**Assignment**. Nothing in the data should change when you return it, but leave the pictures out.

*** Opening of Data for analysis ***

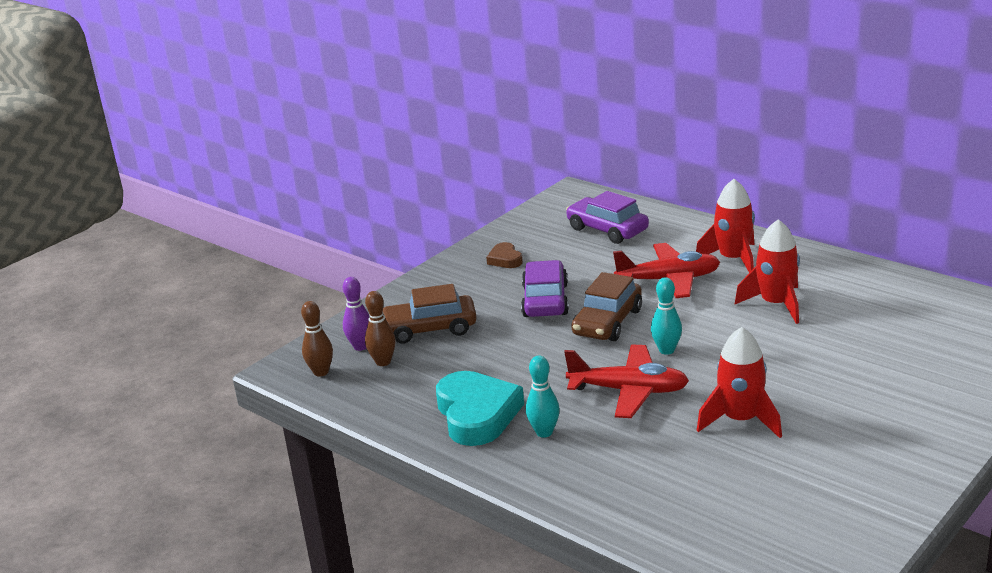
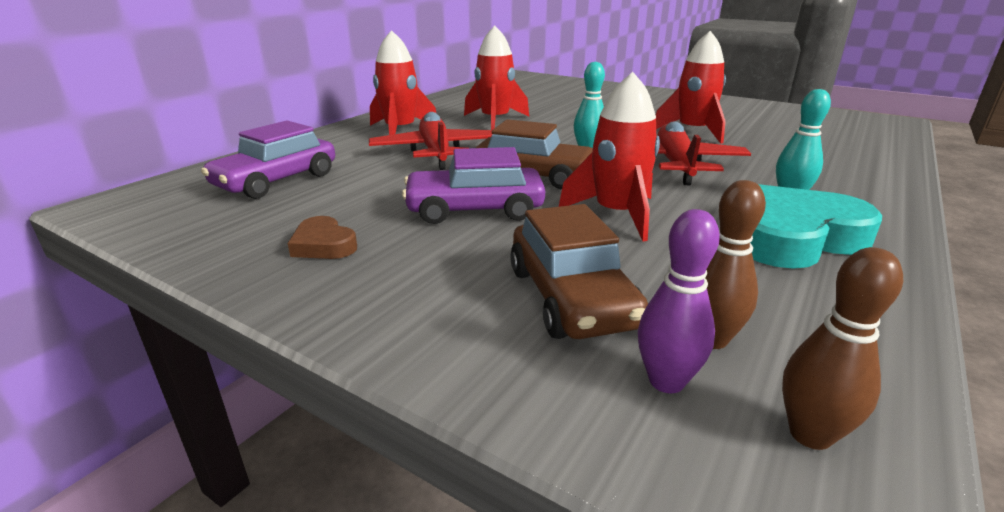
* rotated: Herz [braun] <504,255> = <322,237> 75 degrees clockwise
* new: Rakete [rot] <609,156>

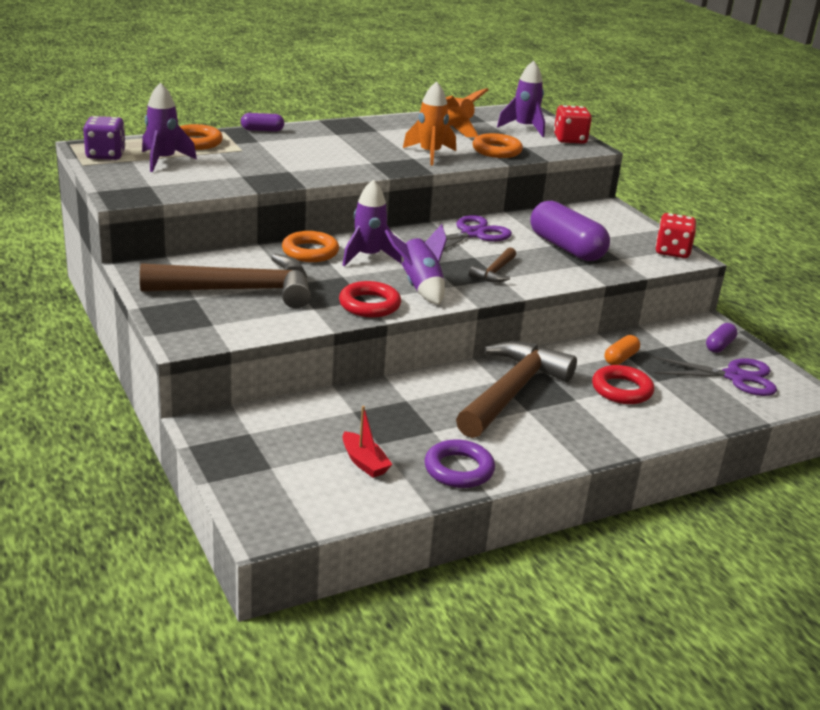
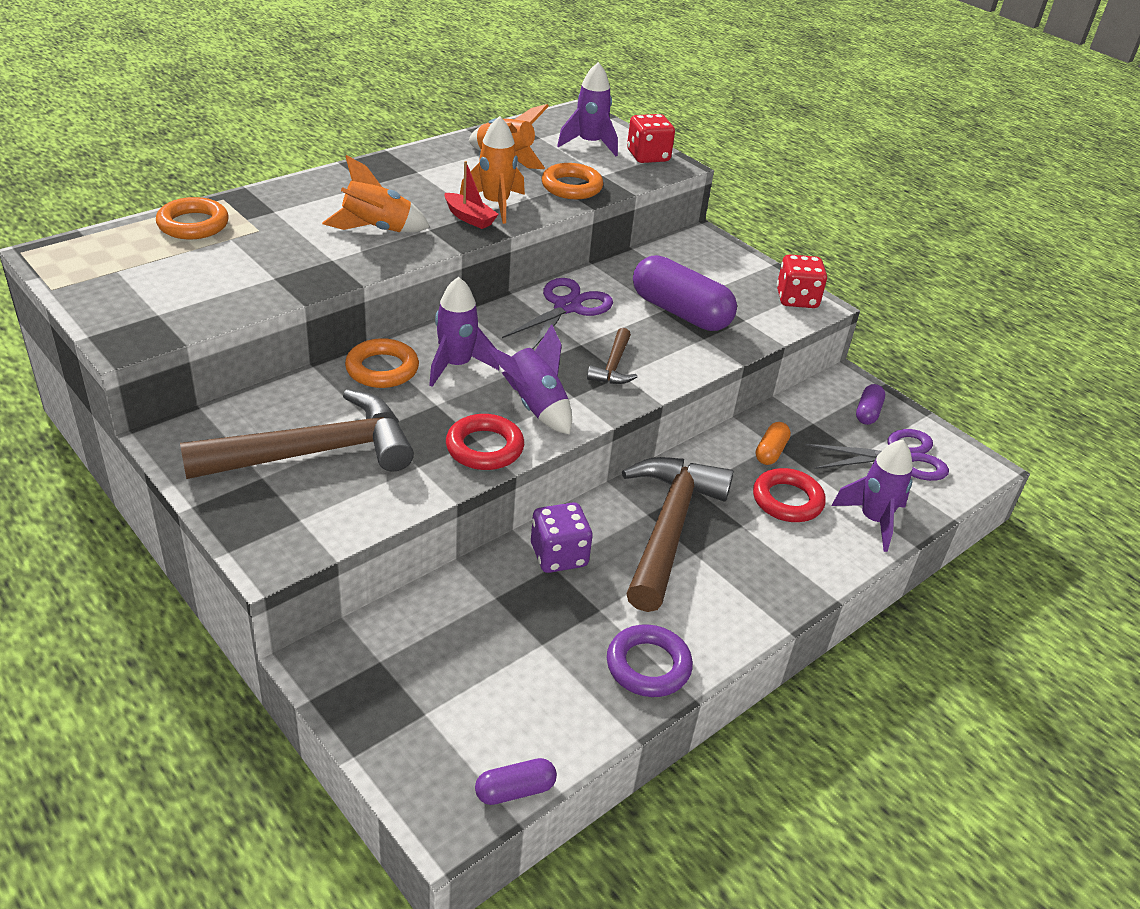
* new: Rakete [orange] <376,193>
* shifted: Boot [rot] <368,442> to <472,195>
* shifted: Kapsel [lila] <262,122> to <516,781>
* shifted: Spielwürfel [lila] <104,138> to <562,538>
* shifted: Rakete [lila] <169,127> to <872,495>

*** Close of Data for analysis ***

**Task answer**.
* rotated: Herz [braun] <504,255> = <322,237> 75 degrees clockwise
* new: Rakete [rot] <609,156>

* new: Rakete [orange] <376,193>
* shifted: Boot [rot] <368,442> to <472,195>
* shifted: Kapsel [lila] <262,122> to <516,781>
* shifted: Spielwürfel [lila] <104,138> to <562,538>
* shifted: Rakete [lila] <169,127> to <872,495>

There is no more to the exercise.